Prompt: Report each line in the records below that contains the string "kern", matching case exactly.

Recorded data:

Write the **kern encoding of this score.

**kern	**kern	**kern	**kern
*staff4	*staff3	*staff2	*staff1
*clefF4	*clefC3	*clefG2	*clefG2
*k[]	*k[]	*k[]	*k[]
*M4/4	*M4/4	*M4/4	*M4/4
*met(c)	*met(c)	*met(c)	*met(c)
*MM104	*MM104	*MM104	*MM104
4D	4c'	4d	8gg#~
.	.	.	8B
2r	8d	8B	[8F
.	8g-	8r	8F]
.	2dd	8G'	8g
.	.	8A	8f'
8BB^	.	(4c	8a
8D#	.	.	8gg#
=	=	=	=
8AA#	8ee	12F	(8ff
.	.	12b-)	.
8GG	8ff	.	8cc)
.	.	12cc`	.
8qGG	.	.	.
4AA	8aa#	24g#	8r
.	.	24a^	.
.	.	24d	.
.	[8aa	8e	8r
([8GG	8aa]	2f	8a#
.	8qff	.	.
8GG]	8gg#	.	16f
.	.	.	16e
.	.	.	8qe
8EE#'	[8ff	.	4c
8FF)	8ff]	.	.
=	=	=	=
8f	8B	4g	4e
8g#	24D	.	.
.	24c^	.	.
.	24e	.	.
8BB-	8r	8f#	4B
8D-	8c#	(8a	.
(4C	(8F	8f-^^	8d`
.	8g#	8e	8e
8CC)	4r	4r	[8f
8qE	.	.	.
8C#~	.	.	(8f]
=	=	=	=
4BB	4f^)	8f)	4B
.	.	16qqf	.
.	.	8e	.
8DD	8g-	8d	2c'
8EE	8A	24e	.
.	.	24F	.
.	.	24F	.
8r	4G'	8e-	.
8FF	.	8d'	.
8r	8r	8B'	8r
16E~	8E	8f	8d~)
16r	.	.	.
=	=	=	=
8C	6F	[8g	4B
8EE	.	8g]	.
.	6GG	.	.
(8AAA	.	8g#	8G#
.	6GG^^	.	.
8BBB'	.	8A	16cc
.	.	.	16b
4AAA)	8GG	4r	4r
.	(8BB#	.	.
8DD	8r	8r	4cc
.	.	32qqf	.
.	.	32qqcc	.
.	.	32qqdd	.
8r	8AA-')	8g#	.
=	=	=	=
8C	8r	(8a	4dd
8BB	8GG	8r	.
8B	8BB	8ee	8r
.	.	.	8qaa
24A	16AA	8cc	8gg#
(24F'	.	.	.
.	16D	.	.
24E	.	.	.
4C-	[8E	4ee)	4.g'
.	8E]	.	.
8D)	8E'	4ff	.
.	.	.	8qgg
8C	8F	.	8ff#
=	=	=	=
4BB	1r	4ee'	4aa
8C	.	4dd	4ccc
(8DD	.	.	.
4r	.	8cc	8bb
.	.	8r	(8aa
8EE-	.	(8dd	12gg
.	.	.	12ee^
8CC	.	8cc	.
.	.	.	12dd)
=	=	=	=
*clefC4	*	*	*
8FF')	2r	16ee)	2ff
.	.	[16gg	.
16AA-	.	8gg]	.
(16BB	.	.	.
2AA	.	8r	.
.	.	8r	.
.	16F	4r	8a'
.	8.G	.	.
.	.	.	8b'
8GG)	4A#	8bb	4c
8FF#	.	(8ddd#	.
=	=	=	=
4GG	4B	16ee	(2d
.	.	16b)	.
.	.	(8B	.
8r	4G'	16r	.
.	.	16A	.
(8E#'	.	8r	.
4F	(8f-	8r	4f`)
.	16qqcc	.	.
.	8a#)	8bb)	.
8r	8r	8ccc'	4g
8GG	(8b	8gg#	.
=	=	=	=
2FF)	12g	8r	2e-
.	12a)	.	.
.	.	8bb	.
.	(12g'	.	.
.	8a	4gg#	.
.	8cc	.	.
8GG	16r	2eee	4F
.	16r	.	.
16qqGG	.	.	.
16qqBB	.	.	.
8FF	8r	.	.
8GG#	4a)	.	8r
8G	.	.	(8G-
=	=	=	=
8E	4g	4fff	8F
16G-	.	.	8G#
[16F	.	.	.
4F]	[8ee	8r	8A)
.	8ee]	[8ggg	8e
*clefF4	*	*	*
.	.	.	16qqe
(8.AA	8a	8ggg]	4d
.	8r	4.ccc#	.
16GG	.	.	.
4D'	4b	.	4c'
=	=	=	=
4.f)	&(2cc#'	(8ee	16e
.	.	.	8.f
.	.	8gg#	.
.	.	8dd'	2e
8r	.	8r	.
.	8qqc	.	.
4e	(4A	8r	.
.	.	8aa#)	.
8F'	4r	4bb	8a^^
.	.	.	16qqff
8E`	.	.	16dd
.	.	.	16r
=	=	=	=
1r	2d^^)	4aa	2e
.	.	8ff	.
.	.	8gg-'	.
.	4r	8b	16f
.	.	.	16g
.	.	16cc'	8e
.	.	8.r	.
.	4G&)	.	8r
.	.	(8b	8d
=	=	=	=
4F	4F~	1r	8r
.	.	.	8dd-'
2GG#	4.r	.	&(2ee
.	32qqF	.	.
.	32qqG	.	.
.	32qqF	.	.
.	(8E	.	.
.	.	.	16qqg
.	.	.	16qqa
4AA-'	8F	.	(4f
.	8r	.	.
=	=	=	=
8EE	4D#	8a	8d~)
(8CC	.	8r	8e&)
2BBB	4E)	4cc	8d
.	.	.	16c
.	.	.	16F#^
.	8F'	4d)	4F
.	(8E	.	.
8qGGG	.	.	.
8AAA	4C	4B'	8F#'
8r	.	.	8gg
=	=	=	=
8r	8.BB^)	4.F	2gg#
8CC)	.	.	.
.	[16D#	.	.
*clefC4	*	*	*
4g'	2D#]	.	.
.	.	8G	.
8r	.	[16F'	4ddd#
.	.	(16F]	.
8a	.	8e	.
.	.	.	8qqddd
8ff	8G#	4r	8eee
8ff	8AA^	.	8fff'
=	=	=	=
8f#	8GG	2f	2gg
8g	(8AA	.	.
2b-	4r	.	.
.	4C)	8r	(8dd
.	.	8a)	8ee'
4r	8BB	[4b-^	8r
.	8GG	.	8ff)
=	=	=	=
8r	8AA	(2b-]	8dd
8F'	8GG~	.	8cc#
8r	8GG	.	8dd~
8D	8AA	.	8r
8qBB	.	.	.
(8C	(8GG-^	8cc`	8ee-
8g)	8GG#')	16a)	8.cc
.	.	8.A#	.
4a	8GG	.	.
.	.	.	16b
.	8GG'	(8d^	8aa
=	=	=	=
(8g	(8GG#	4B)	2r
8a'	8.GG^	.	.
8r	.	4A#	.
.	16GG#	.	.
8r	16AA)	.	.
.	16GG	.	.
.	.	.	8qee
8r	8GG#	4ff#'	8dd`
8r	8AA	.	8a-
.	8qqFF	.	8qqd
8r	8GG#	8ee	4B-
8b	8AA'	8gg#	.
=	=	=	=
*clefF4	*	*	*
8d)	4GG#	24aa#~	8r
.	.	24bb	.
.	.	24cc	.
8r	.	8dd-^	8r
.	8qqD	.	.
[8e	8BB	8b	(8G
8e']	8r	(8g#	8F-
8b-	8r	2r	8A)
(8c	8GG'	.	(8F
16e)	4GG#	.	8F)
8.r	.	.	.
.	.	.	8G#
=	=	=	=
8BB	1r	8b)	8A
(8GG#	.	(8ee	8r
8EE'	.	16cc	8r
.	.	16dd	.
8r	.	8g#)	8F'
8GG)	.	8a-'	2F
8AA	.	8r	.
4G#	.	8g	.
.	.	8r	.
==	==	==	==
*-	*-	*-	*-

Solution for this task:
Write the **kern encoding of this score.
**kern	**kern	**kern	**kern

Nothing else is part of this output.